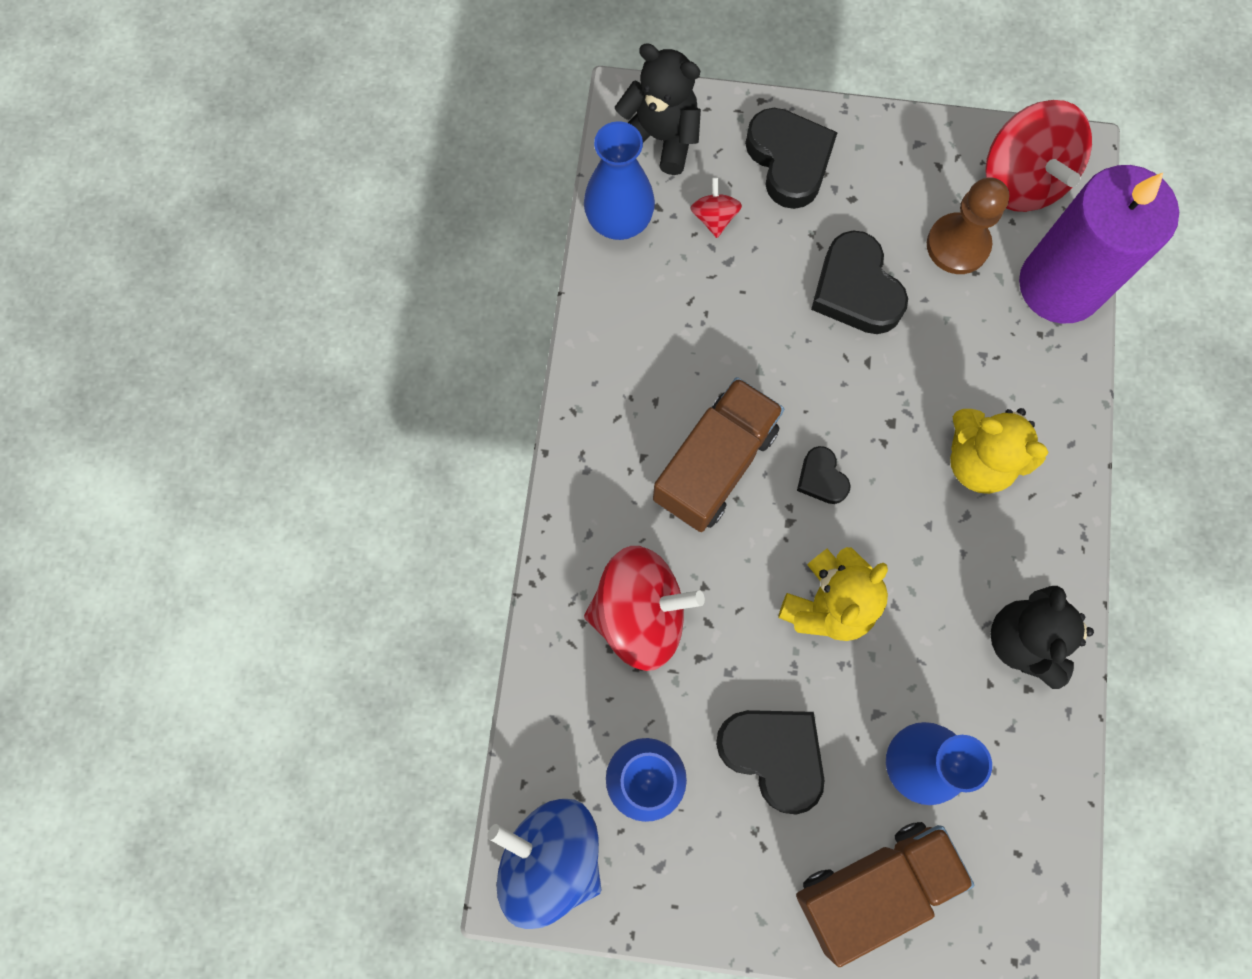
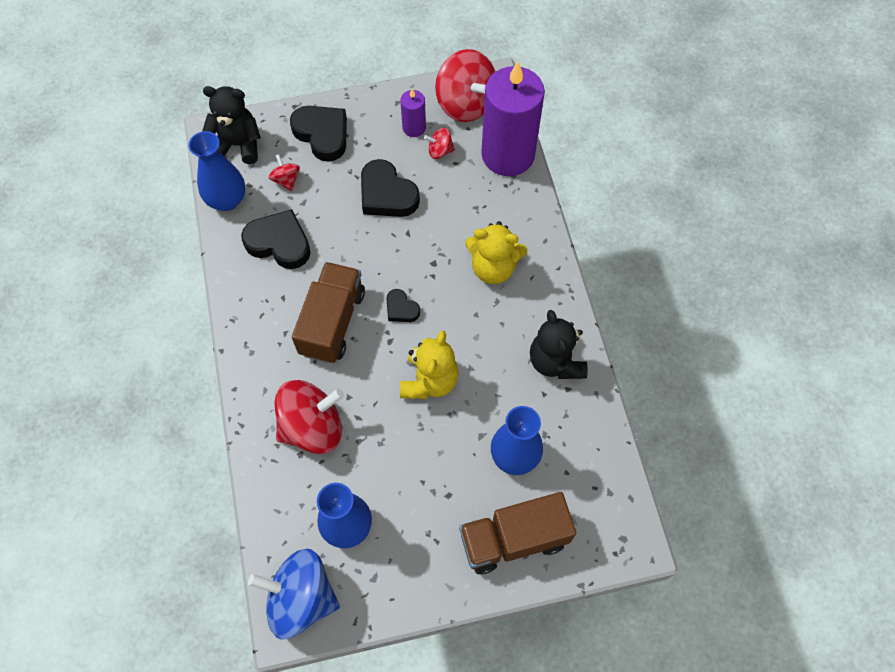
camera: 20 degrees left, 10 degrees down
(773, 755) = (425, 483): black heart -> black heart (279, 243)
(874, 885) = (513, 539): brown truck -> brown truck turned 150 degrees counterclockwise
(930, 194) = (414, 128): none -> purple candle
(957, 245) = (440, 151): brown pawn -> red spinning top

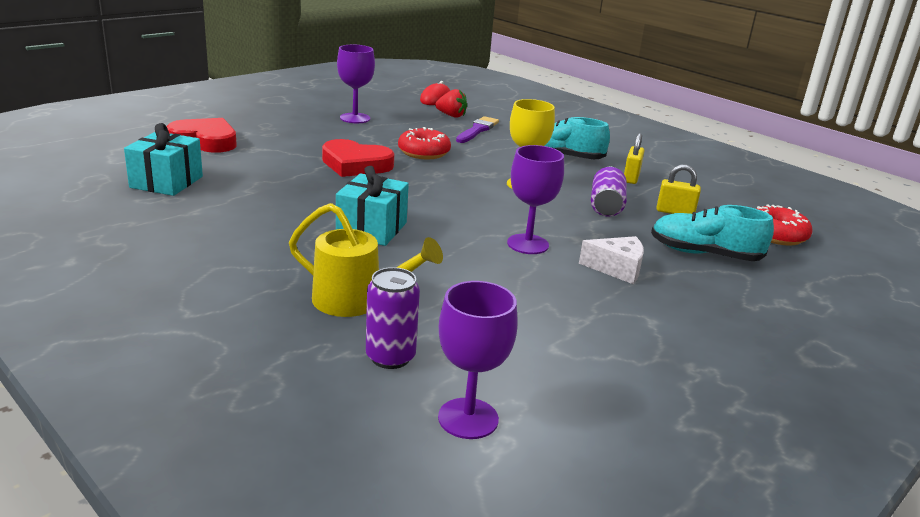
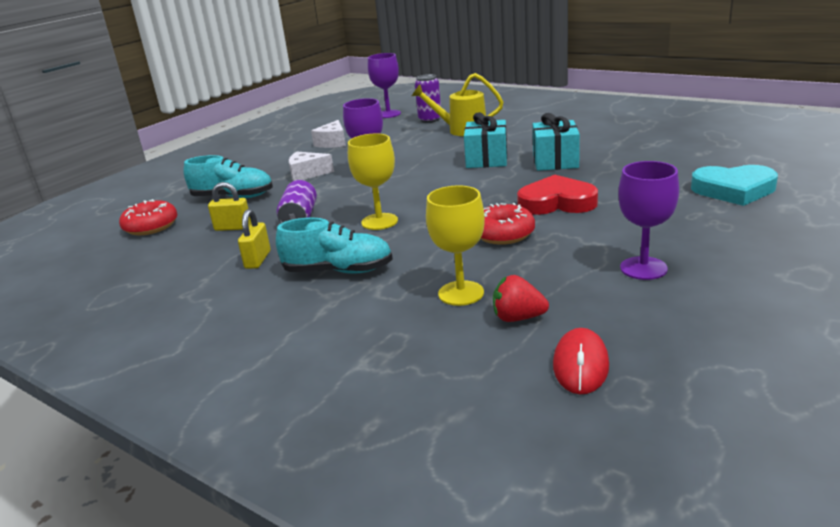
camera: 175 degrees right, 0 degrees up
(166, 182) = (677, 152): turquoise gift -> turquoise gift (555, 161)
(205, 141) = (734, 190): red heart -> turquoise heart
(477, 130) = (461, 293): purple brush -> yellow goblet
(590, 337) = (333, 143): none -> white cheese

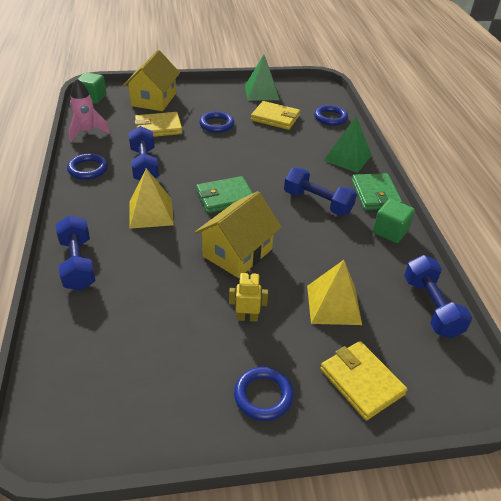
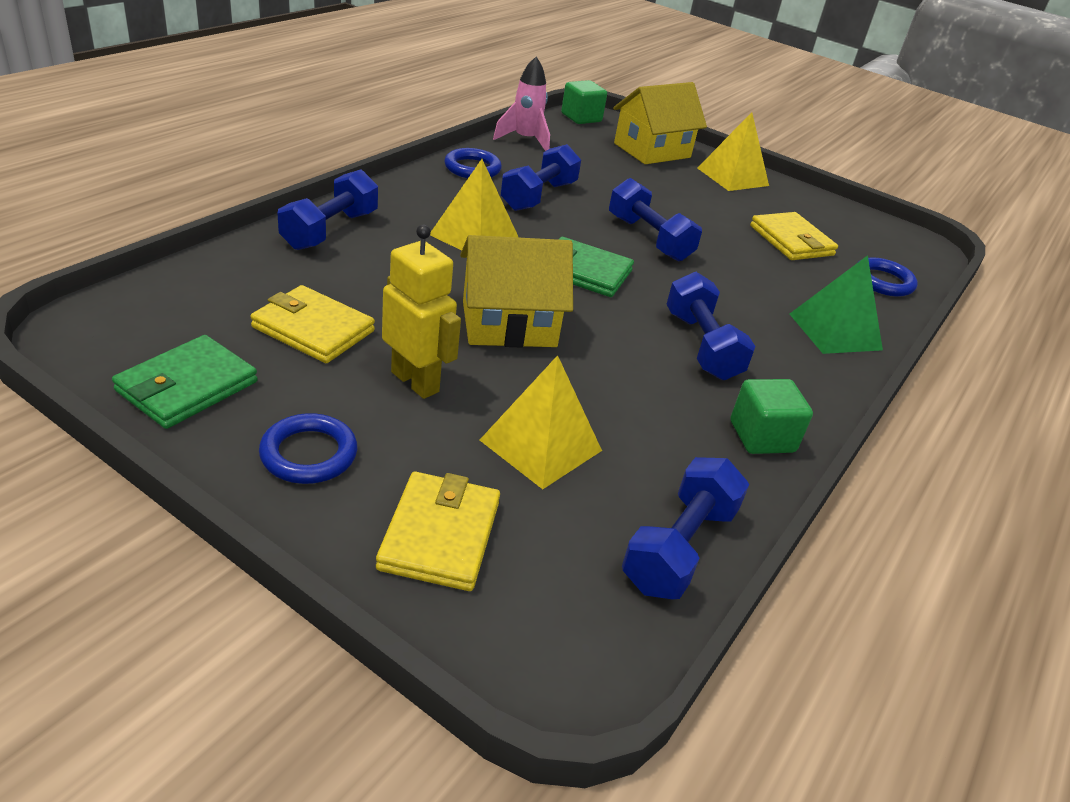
camera: 40 degrees right, 5 degrees down
(158, 127) = (613, 175): yellow wallet -> yellow wallet (313, 329)
(207, 94) = (732, 176): none -> yellow pyramid
(216, 124) = (694, 207): blue ring -> none
(224, 157) = (649, 238): none -> blue dumbbell
(247, 317) = (415, 382): yellow robot -> yellow robot, size x1.58
(261, 92) = (816, 209): green pyramid -> none
(375, 194) = (810, 389): green wallet -> green wallet (187, 386)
◇ ◇ ◇ ◇ ◇ ◇ ◇
> What is required:
Please reproduce each entry above word for word and keep the pictures out of the copy.

> Task result:
camera: 20 degrees left, 10 degrees down
(773, 755) = (425, 483): black heart -> black heart (279, 243)
(874, 885) = (513, 539): brown truck -> brown truck turned 150 degrees counterclockwise
(930, 194) = (414, 128): none -> purple candle
(957, 245) = (440, 151): brown pawn -> red spinning top

camera: 175 degrees right, 0 degrees up
(166, 182) = (677, 152): turquoise gift -> turquoise gift (555, 161)
(205, 141) = (734, 190): red heart -> turquoise heart
(477, 130) = (461, 293): purple brush -> yellow goblet
(590, 337) = (333, 143): none -> white cheese

camera: 40 degrees right, 5 degrees down
(158, 127) = (613, 175): yellow wallet -> yellow wallet (313, 329)
(207, 94) = (732, 176): none -> yellow pyramid
(216, 124) = (694, 207): blue ring -> none
(224, 157) = (649, 238): none -> blue dumbbell
(247, 317) = (415, 382): yellow robot -> yellow robot, size x1.58
(261, 92) = (816, 209): green pyramid -> none
(375, 194) = (810, 389): green wallet -> green wallet (187, 386)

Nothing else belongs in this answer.